* _WHAT YOU WILL DO_
Transcribe exactly, and only, the lines from the one containing "blue cube [694,166,774,241]" through the end of the material.

* _MATERIAL FOR THE TASK_
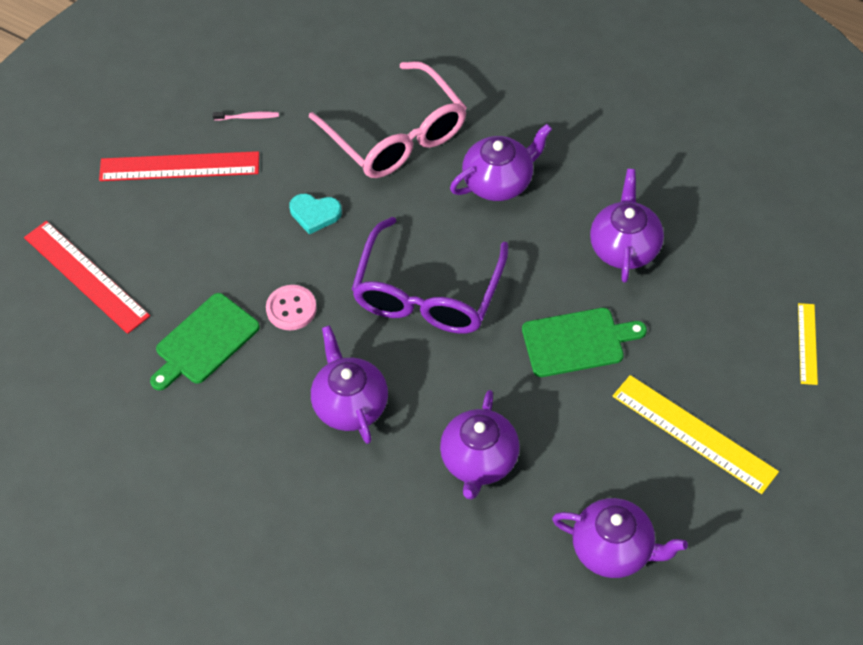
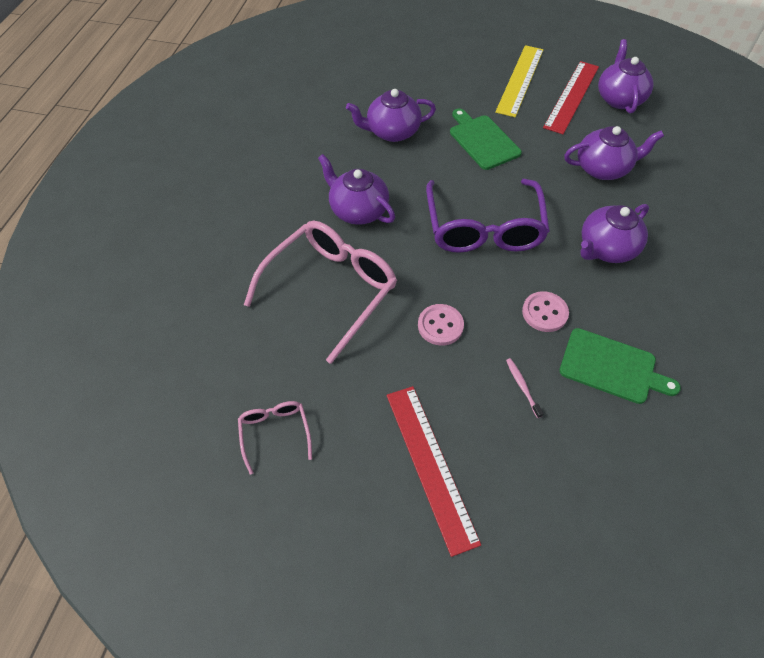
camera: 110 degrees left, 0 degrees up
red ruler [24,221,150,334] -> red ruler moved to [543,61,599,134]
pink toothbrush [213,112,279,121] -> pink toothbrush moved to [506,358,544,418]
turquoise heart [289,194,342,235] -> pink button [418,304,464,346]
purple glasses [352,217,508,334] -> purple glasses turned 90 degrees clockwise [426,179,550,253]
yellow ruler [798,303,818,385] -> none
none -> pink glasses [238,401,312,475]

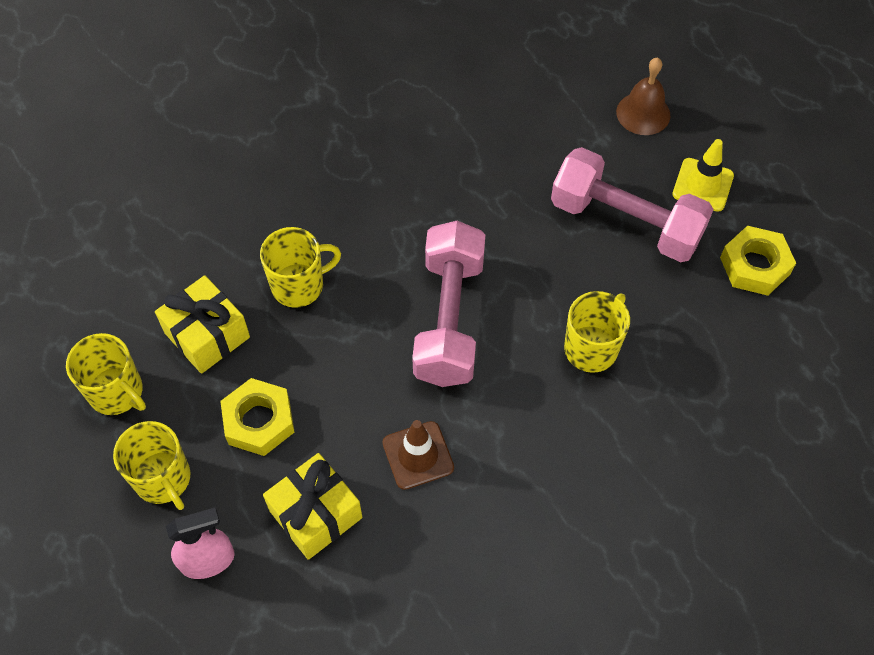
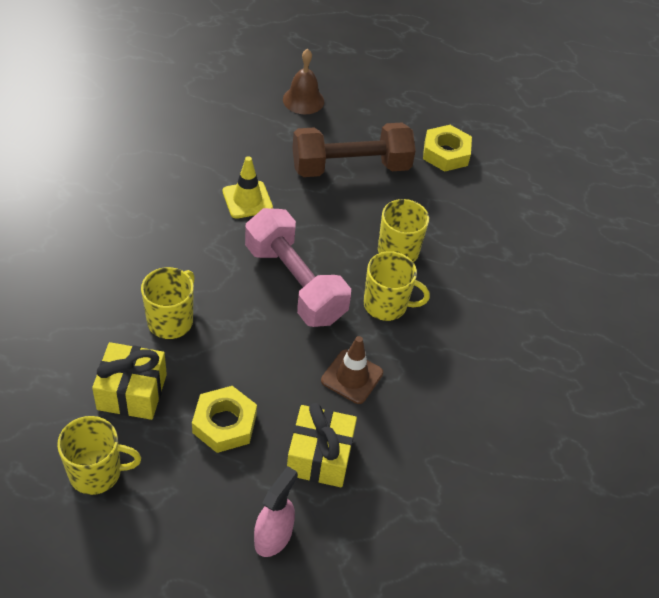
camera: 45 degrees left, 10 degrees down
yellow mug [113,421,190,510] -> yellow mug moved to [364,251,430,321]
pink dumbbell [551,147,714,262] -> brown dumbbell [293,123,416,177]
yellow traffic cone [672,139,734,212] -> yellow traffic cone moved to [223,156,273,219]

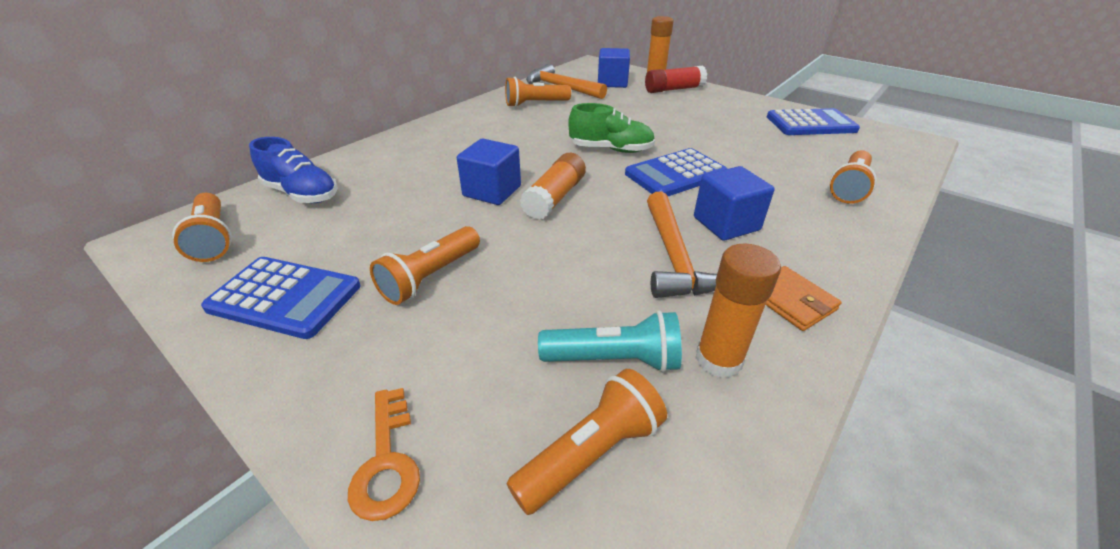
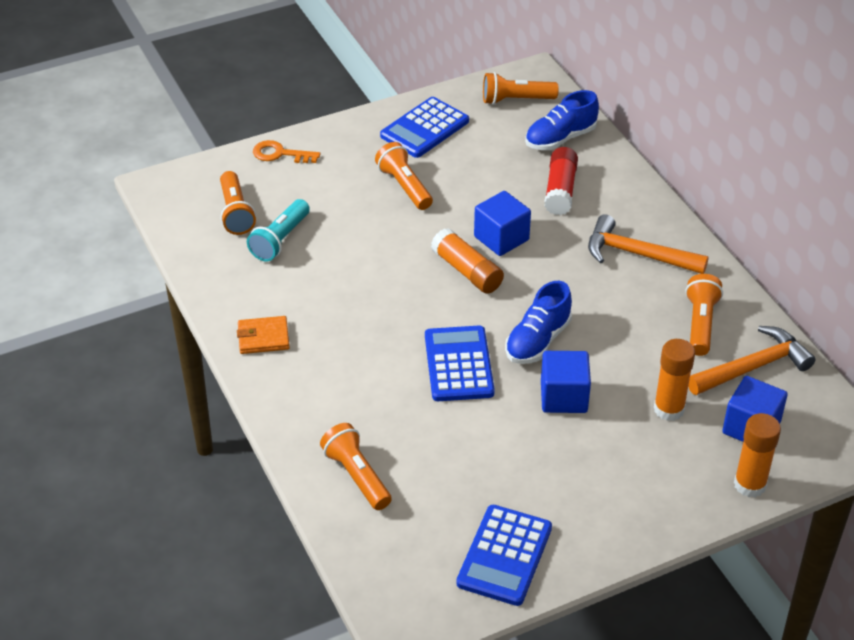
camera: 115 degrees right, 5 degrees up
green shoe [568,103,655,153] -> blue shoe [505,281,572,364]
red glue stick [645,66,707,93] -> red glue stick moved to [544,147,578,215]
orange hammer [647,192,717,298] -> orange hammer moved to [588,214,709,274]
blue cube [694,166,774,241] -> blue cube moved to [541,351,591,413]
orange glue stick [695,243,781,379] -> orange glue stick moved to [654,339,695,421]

* _TASK RESPONSE_
blue cube [694,166,774,241] -> blue cube moved to [541,351,591,413]
orange glue stick [695,243,781,379] -> orange glue stick moved to [654,339,695,421]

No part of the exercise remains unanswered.